[Records provided]

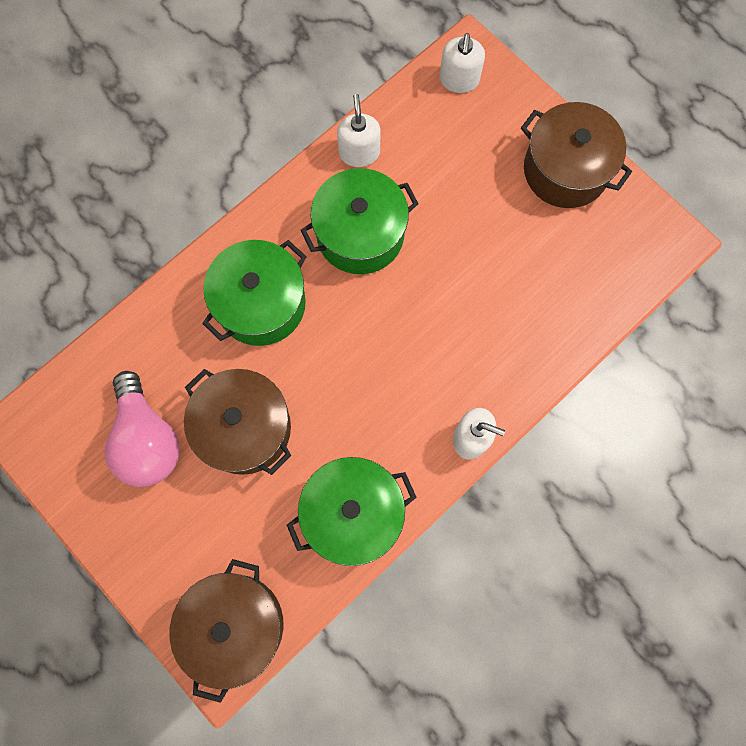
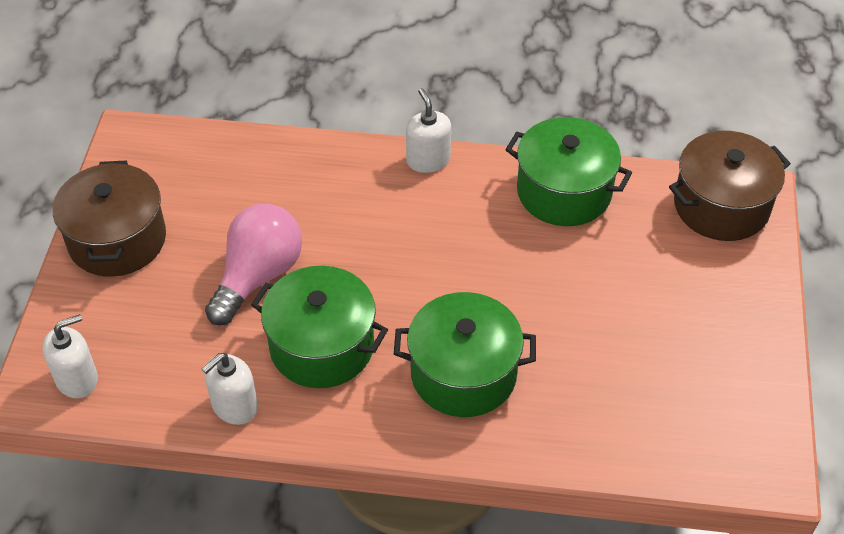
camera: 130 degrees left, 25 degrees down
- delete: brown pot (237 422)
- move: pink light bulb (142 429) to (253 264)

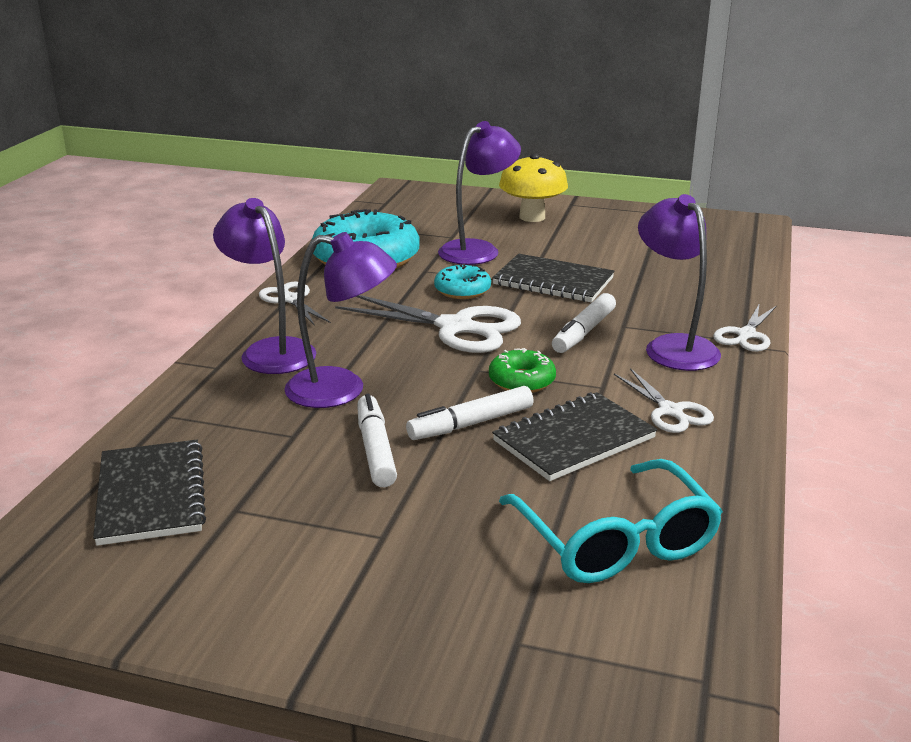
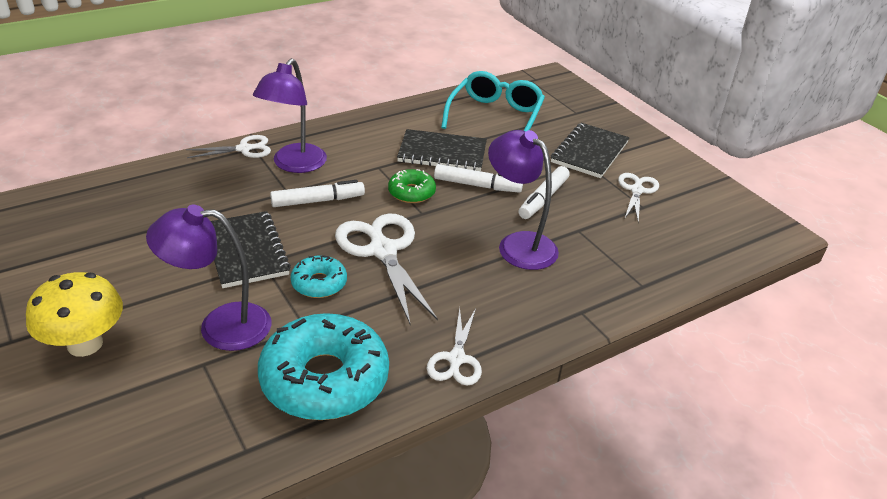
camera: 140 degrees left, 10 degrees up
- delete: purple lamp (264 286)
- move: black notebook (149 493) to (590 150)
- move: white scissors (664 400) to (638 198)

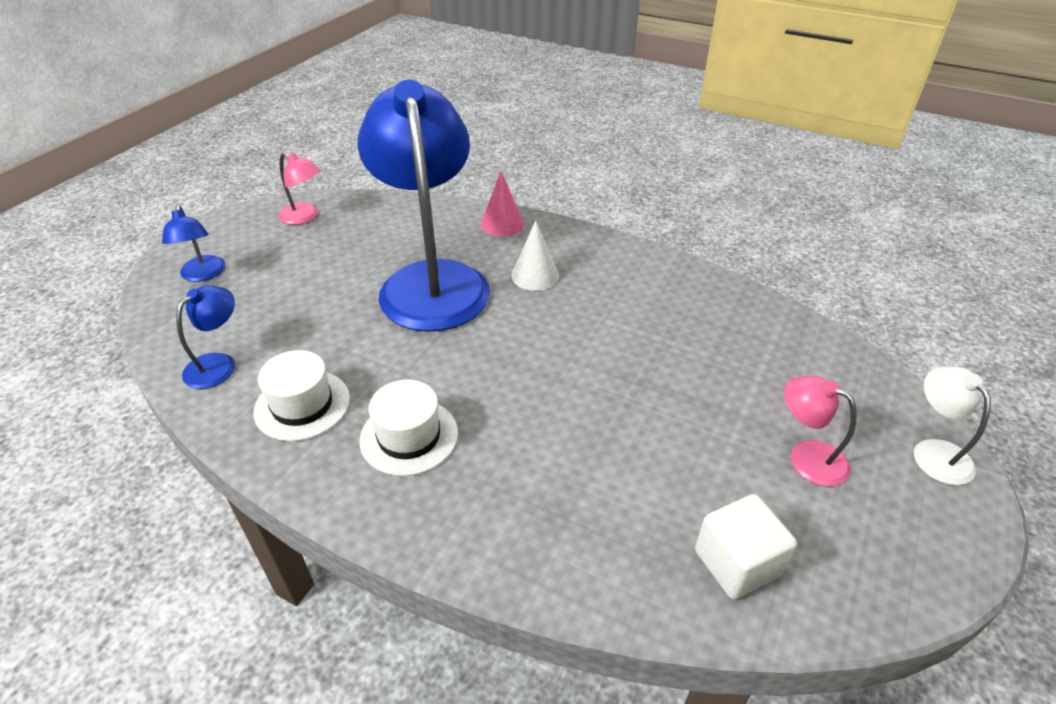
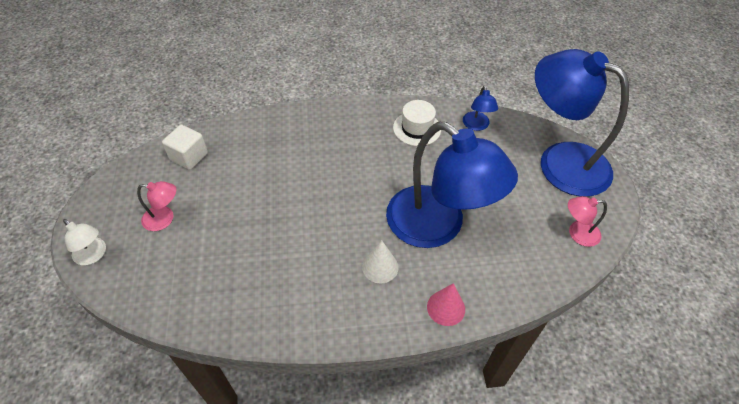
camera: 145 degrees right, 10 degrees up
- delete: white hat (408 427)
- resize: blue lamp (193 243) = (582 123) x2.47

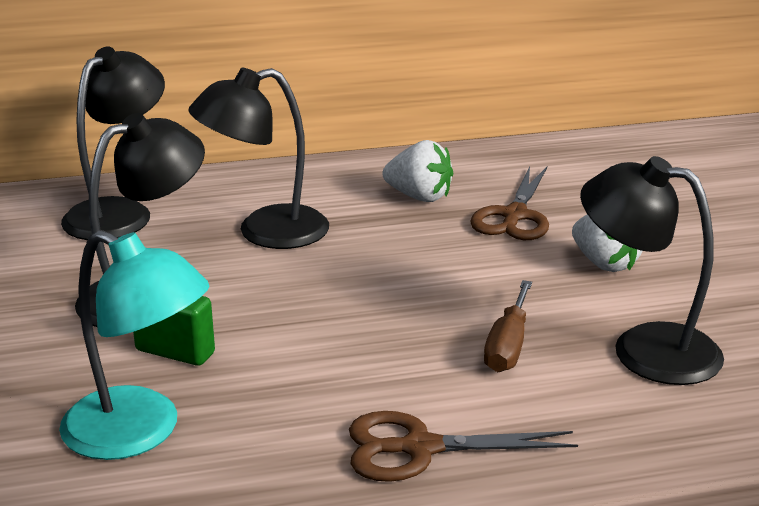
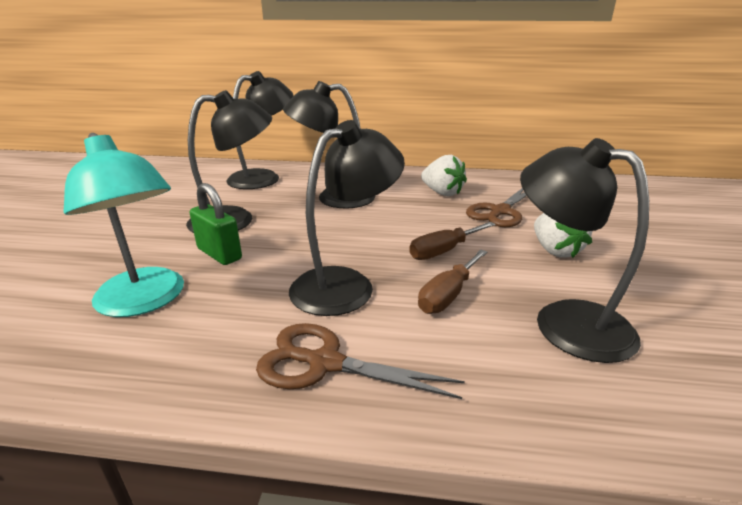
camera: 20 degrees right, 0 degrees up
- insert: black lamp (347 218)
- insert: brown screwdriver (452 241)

[/Records provided]

_The task_:
Return a copy of every line in the records that includes the string "brown".

_Written solution_:
- delete: brown pot (237 422)
- insert: brown screwdriver (452 241)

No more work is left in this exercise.